Look for the word "black" in the material below. Copy each line that has it.

## DATA IN THIS EXERCISE
::::

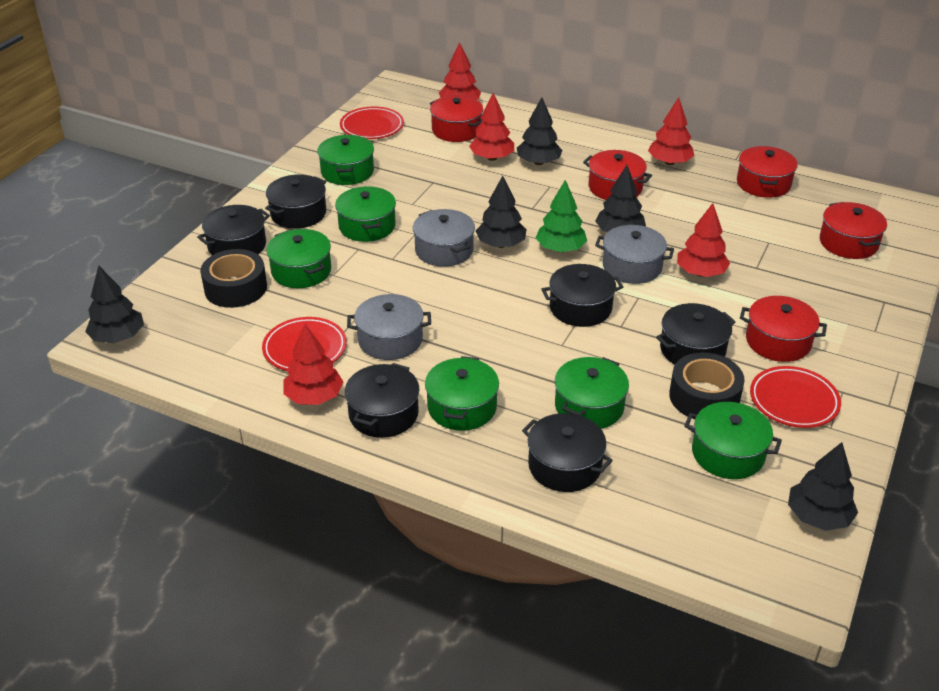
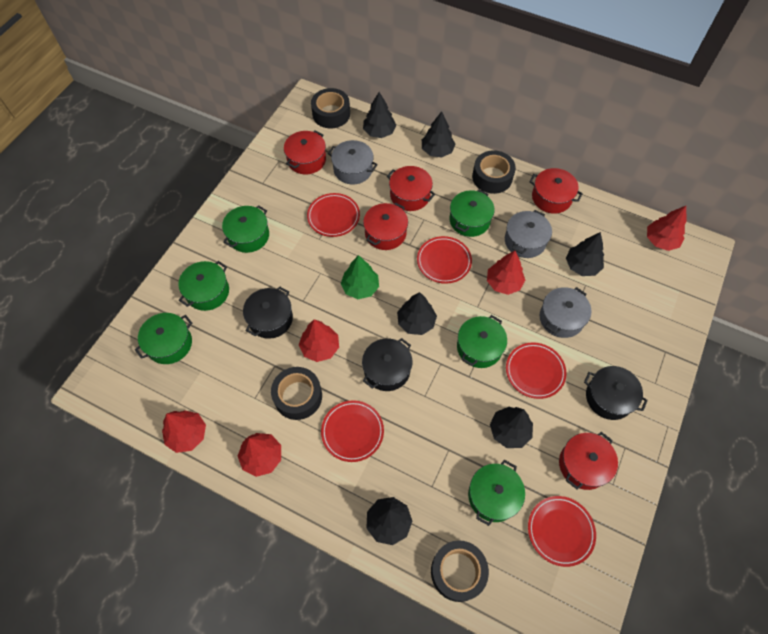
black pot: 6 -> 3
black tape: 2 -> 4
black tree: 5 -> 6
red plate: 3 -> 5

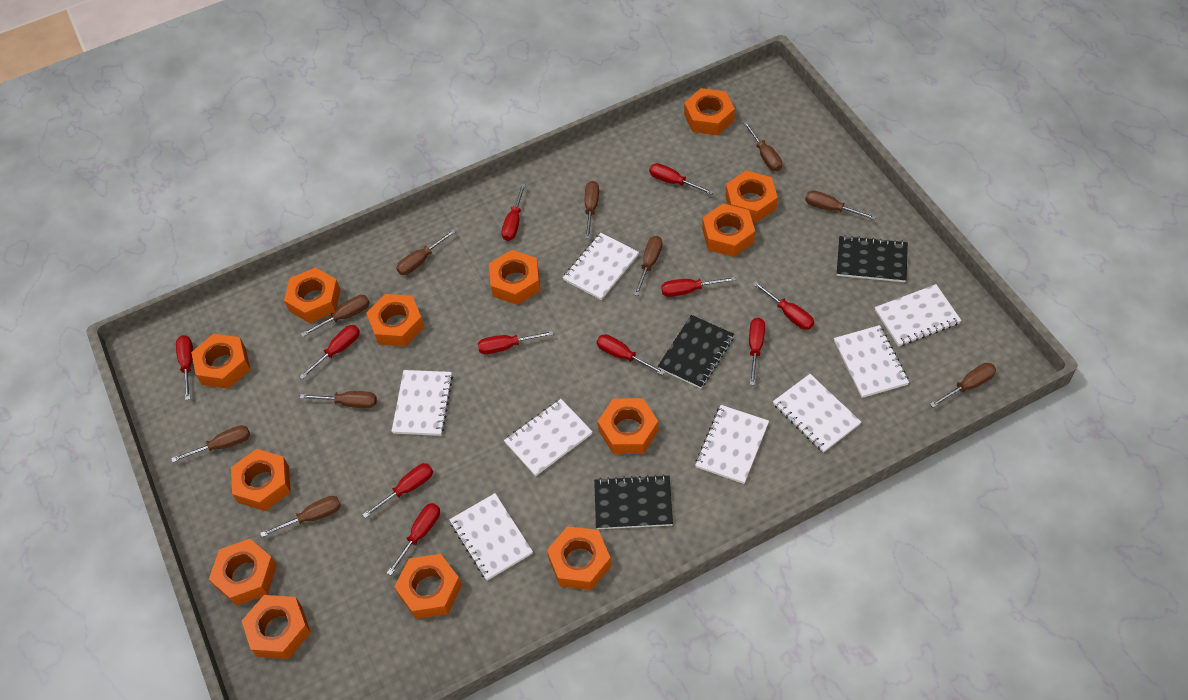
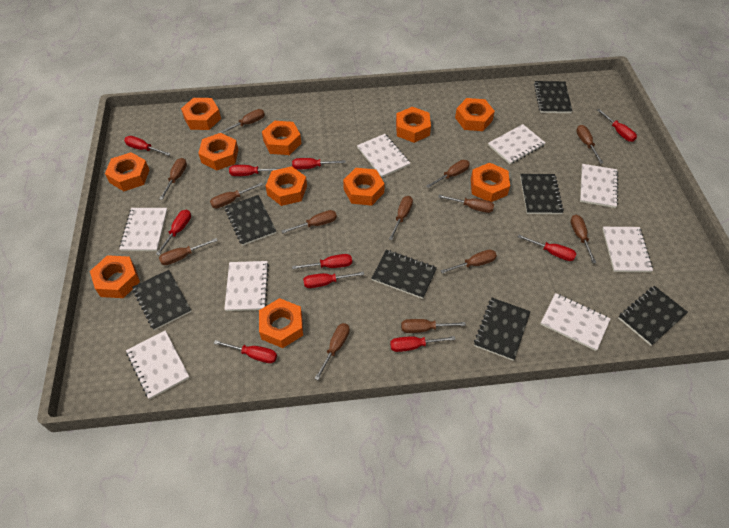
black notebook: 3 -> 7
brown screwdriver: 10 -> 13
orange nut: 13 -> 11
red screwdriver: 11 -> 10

::::

## TASK OUTPUT
black pot: 6 -> 3
black tape: 2 -> 4
black tree: 5 -> 6
black notebook: 3 -> 7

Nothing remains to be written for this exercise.